MATERIAL FOR THIS TASK:

--------------------

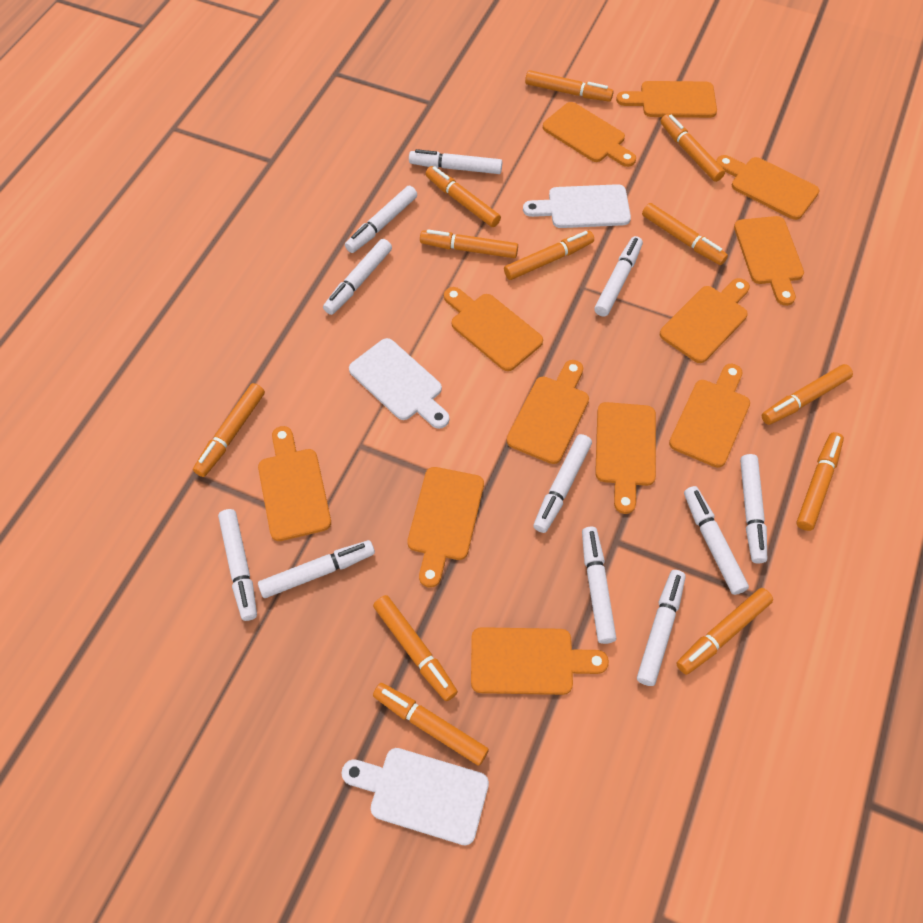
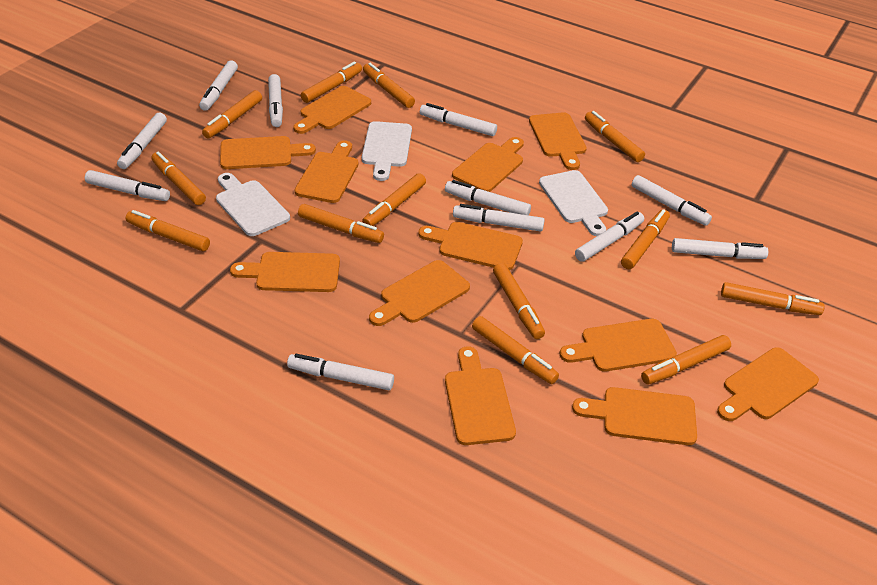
orange marker: [193,383,265,477] [373,595,458,701] [373,683,489,766] [420,230,518,258] [426,166,501,227] [504,231,594,280] [525,70,614,102] [642,203,728,265] [660,114,725,182] [676,588,773,675] [762,364,853,425] [796,432,844,531] = 12 -> [126,210,210,251] [151,152,206,205] [202,90,262,138] [298,204,384,243] [301,61,362,103] [362,173,426,226] [363,63,415,108] [472,316,559,384] [493,263,545,339] [585,111,645,162] [621,209,670,269] [641,335,731,385] [721,282,825,315] = 13

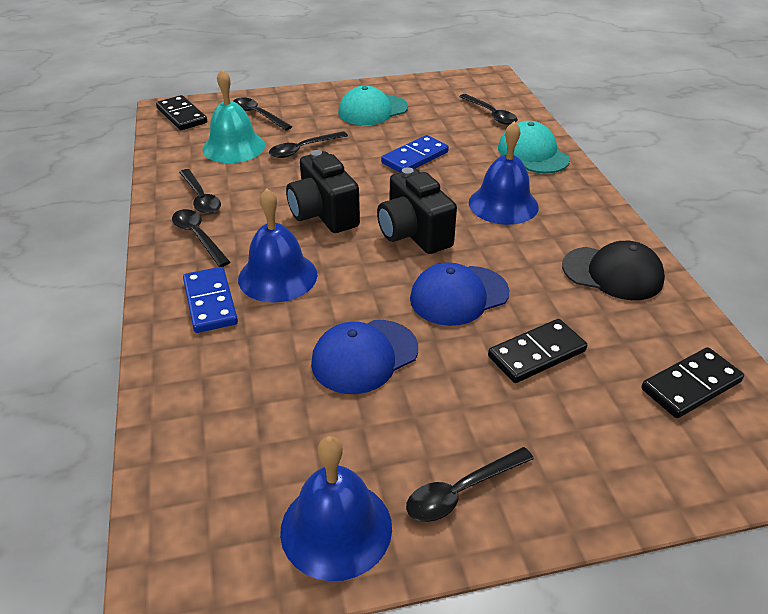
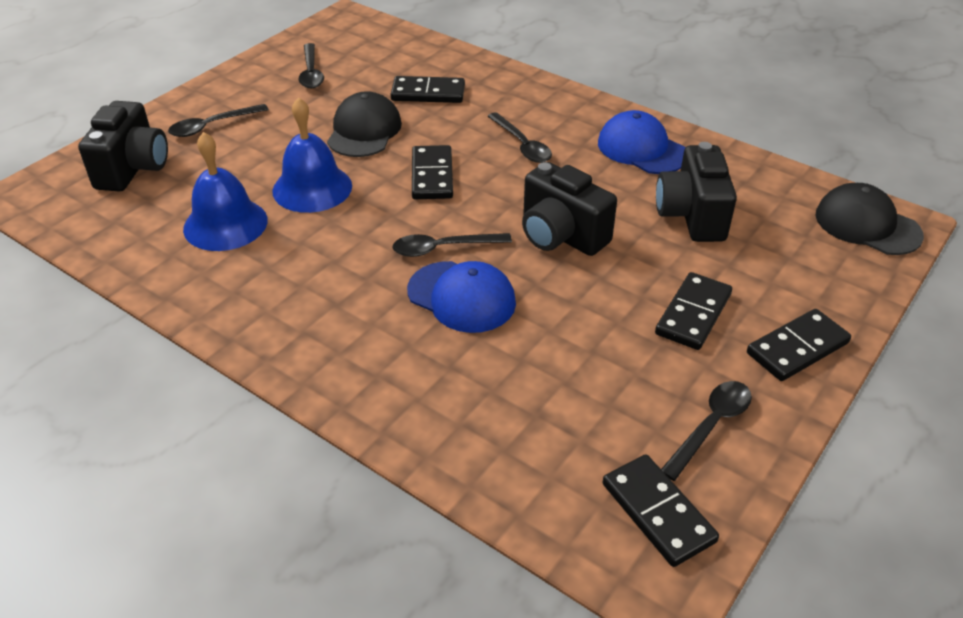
black camera: [286,150,360,233] [377,167,457,254] = 2 -> [78,101,168,192] [522,162,617,256] [656,142,737,242] = 3
black cap: [562,241,665,300] = 1 -> [327,91,402,157] [815,183,924,255] = 2
black domino: [156,95,207,130] [488,319,587,383] [641,347,744,418] = 3 -> [390,76,465,103] [412,145,453,199] [603,454,719,567] [655,272,732,350] [747,309,851,381] = 5
black spoon: [172,209,230,267] [179,169,221,214] [233,97,292,131] [269,131,348,158] [406,447,534,522] [459,94,518,125] = 6 -> [168,104,269,137] [298,43,324,88] [393,233,512,257] [487,112,552,163] [661,381,752,481] = 5
blue bell: [238,189,317,303] [280,436,392,581] [469,121,539,225] = 3 -> [183,132,268,251] [272,97,352,213] = 2
blue domino: [183,267,238,333] [381,135,449,172] = 2 -> none = 0
turquoise bell: [203,69,265,163] = 1 -> none = 0
turquoise cap: [338,86,408,125] [498,121,570,173] = 2 -> none = 0

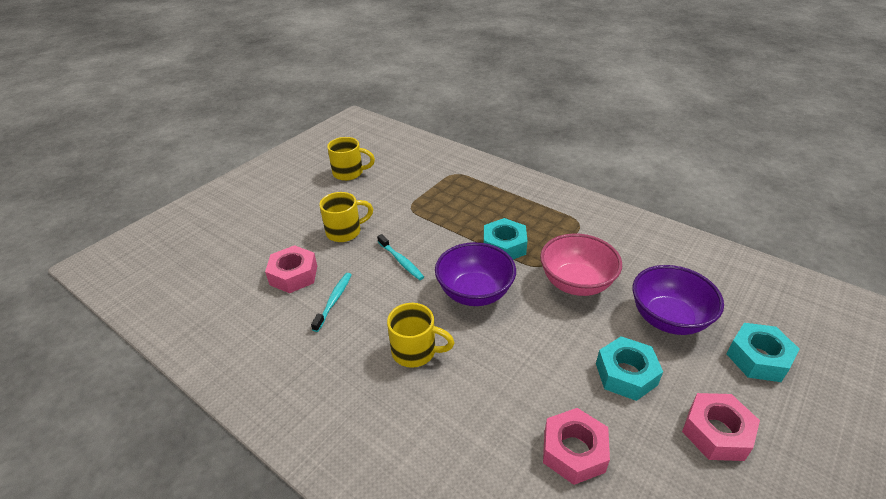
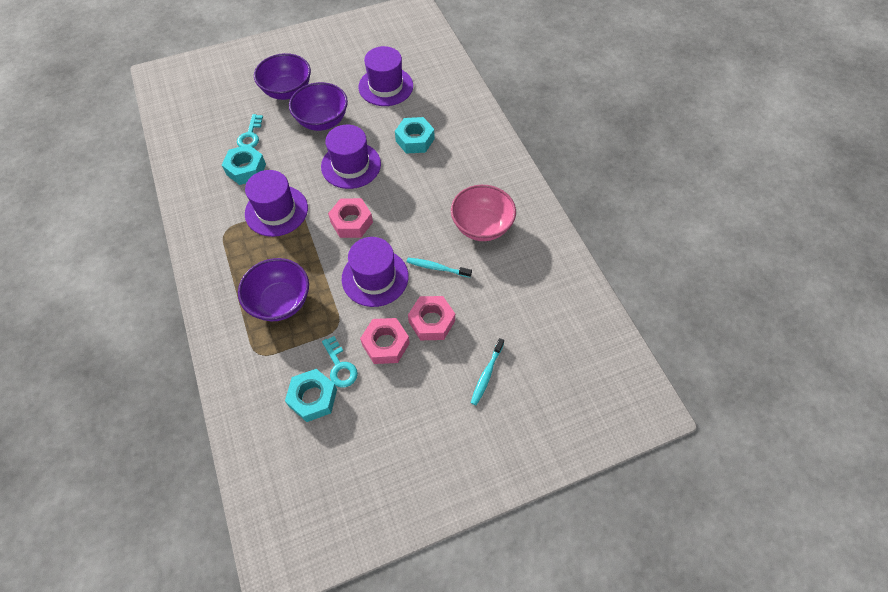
purple bowl: [435,242,516,306] [632,265,724,335] = 2 -> [238,258,309,321] [254,53,311,100] [289,82,348,131] = 3
purple hat: none = 0 -> [245,170,308,237] [321,125,381,189] [342,237,408,307] [358,46,413,106] = 4
turquoise key: none = 0 -> [237,114,263,148] [322,336,358,388] = 2
yellow mug: [319,192,373,242] [327,137,375,181] [387,303,455,368] = 3 -> none = 0

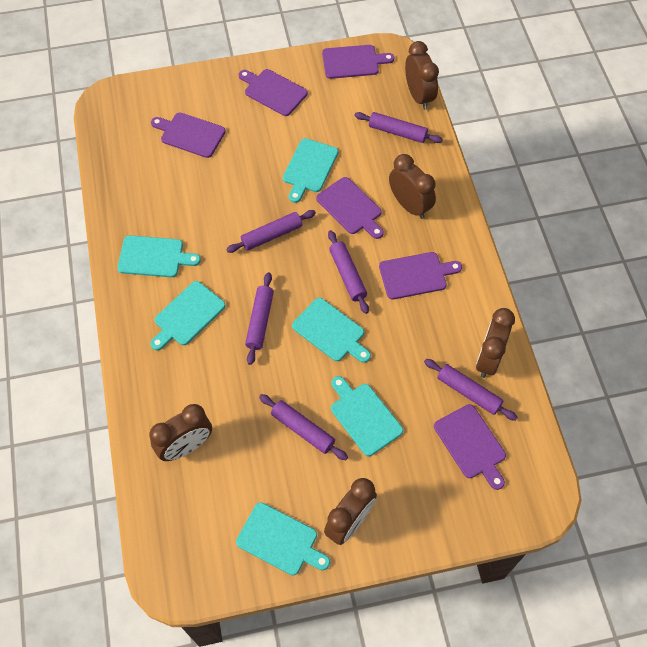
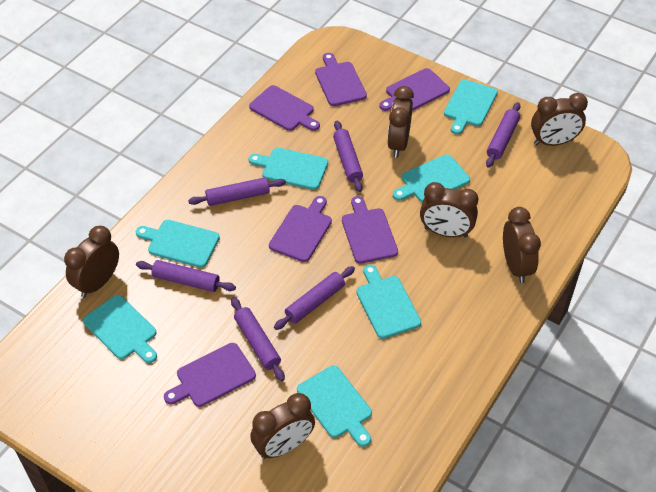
brown clock: [149,404,212,461] [324,478,377,545] [389,154,436,219] [405,41,439,110] [476,308,515,378] = 5 -> [64,226,119,298] [250,393,315,459] [387,86,414,157] [420,182,478,238] [503,207,541,283] [531,93,588,146] = 6
turquoise cutting board: [117,235,201,277] [150,281,226,350] [236,502,330,575] [283,138,338,203] [292,298,371,363] [331,376,403,456] = 6 -> [83,295,157,363] [136,220,220,268] [249,148,328,190] [297,366,372,447] [356,264,421,339] [393,154,470,202] [444,79,498,135] = 7

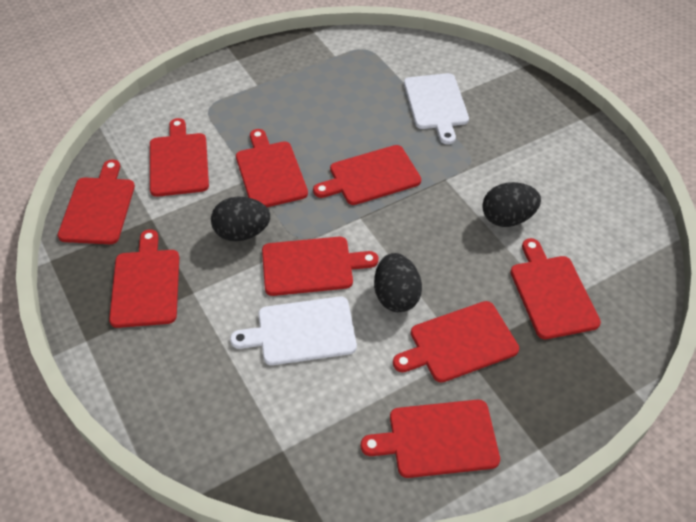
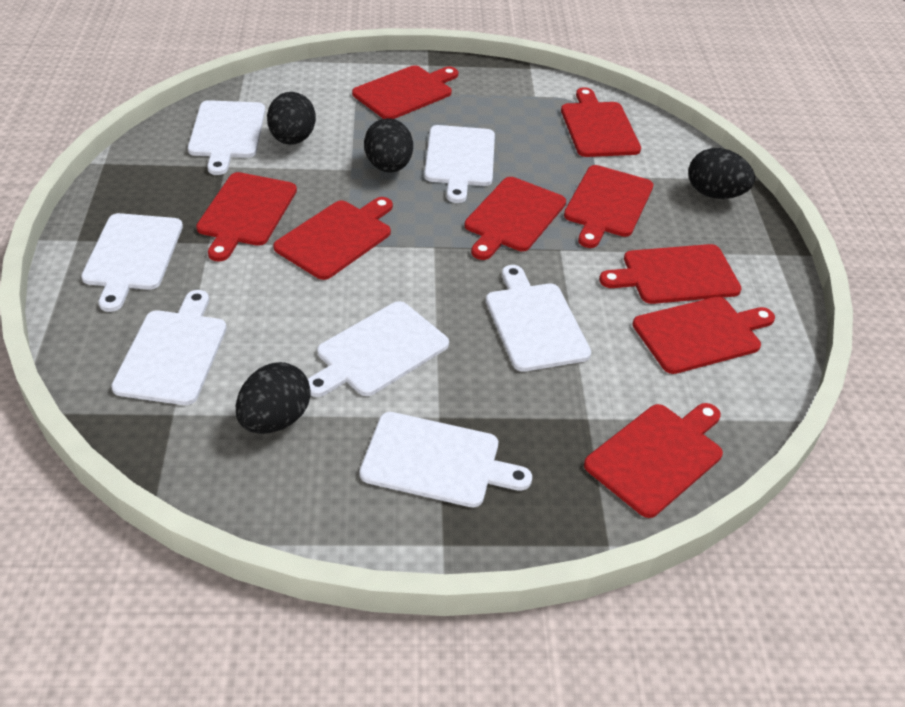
black egg: [211,197,270,241] [374,253,422,312] [482,182,541,227] = 3 -> [236,362,311,434] [267,92,316,145] [364,118,413,173] [688,148,755,199] = 4
white cutting board: [230,297,357,365] [404,73,469,144] = 2 -> [81,213,183,312] [111,290,227,405] [188,100,265,175] [308,301,449,397] [360,412,532,507] [424,125,495,203] [486,265,591,372] = 7

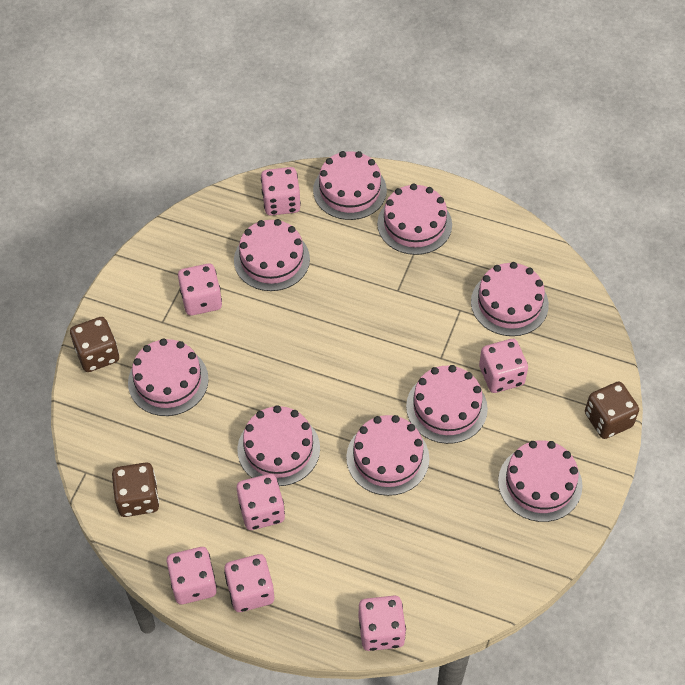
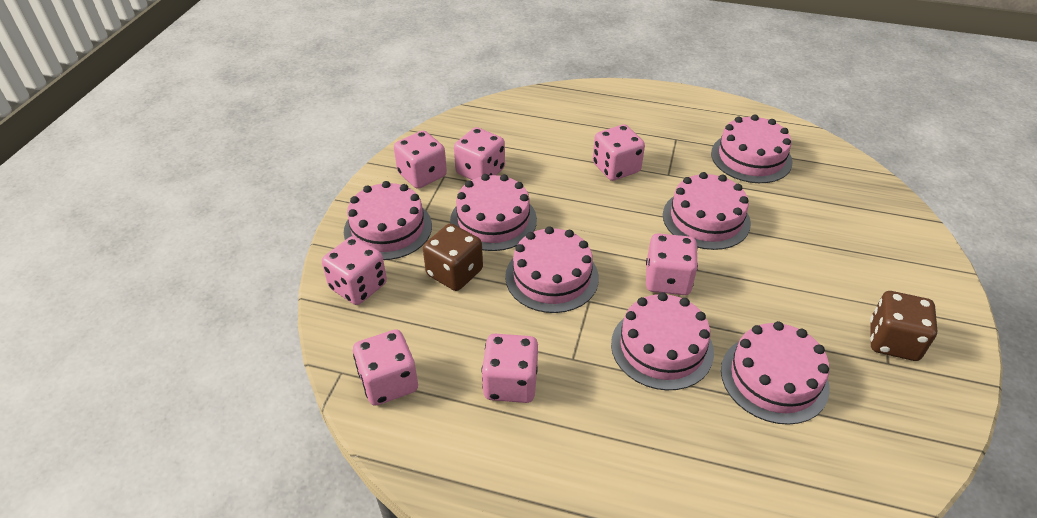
brown dice: [70,317,119,372] [112,462,159,517] [585,382,639,439] = 3 -> [423,224,483,291] [870,291,937,361] = 2
pink cake: [128,338,209,416] [234,219,310,291] [238,405,320,486] [313,151,387,220] [346,415,429,496] [377,184,452,255] [406,365,488,444] [471,262,549,336] [498,440,583,522] = 9 -> [344,181,432,260] [450,174,537,251] [505,226,599,313] [611,292,714,390] [663,172,751,250] [711,114,793,183] [721,321,830,425] = 7

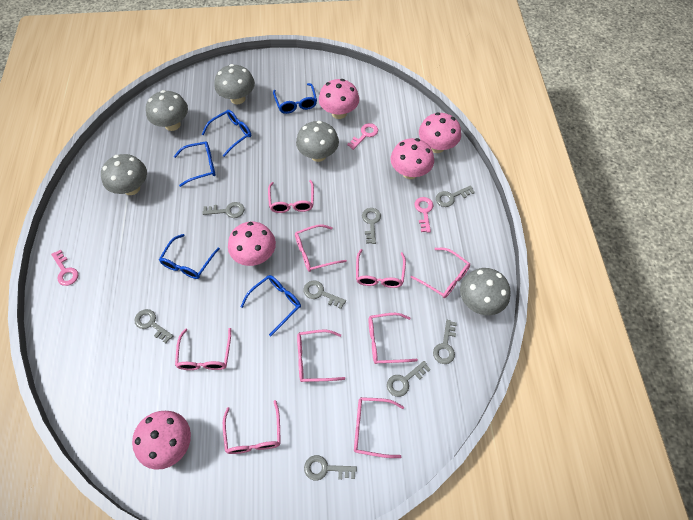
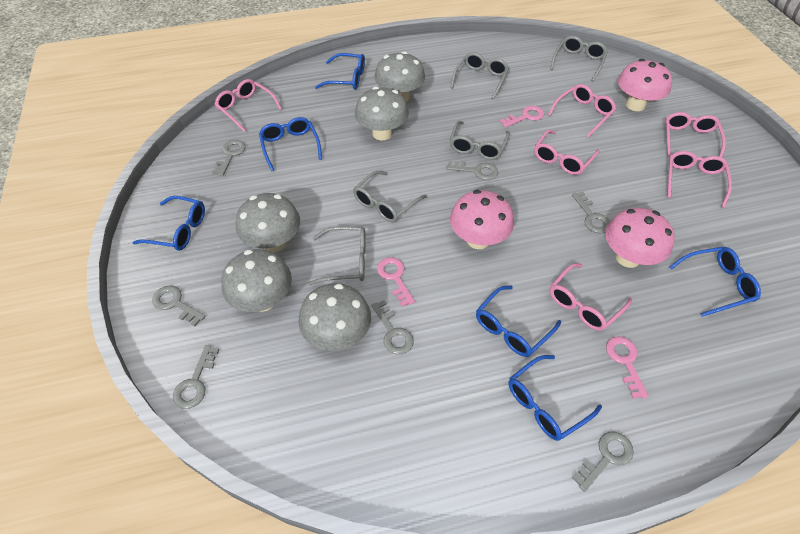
blue glasses: [159,234,220,279] [174,141,215,187] [201,110,251,157] [241,275,301,336] [273,83,317,114] = 5 -> [132,196,205,251] [259,117,322,171] [315,53,365,90] [476,286,561,357] [508,355,602,441] [669,247,761,317] = 6
grey glasses: none = 0 -> [308,226,366,285] [353,171,427,222] [450,121,510,160] [451,52,509,100] [550,36,608,81] = 5
grey key: [134,309,173,343] [202,202,244,218] [303,281,346,309] [304,455,357,481] [362,208,381,244] [387,361,431,397] [433,320,457,364] [436,185,475,207] = 8 -> [152,285,206,326] [173,345,219,409] [212,140,246,176] [372,300,414,355] [446,160,498,180] [572,192,610,233] [572,431,634,492] = 7
pink glasses: [175,328,231,370] [223,400,281,454] [268,180,314,213] [295,225,347,272] [297,330,345,382] [354,397,404,458] [356,249,406,288] [368,313,418,364] [410,248,470,298] = 9 -> [215,79,282,132] [534,130,599,175] [548,84,616,138] [550,263,632,331] [665,112,726,157] [668,151,732,208] = 6
pink mushroom: [132,411,191,470] [228,222,276,266] [319,79,359,119] [391,138,434,179] [419,112,461,153] = 5 -> [450,190,514,249] [605,208,675,268] [618,59,672,111] = 3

--------------------

WORK REQUEST: In the material above, transcribe exactly the lines beginning at the one with "black cap: [562,241,665,300]" and ending at the one with "black domino: [156,95,207,130]", both included.

ANSWER BOX:
black cap: [562,241,665,300] = 1 -> [327,91,402,157] [815,183,924,255] = 2
black domino: [156,95,207,130] [488,319,587,383] [641,347,744,418] = 3 -> [390,76,465,103] [412,145,453,199] [603,454,719,567] [655,272,732,350] [747,309,851,381] = 5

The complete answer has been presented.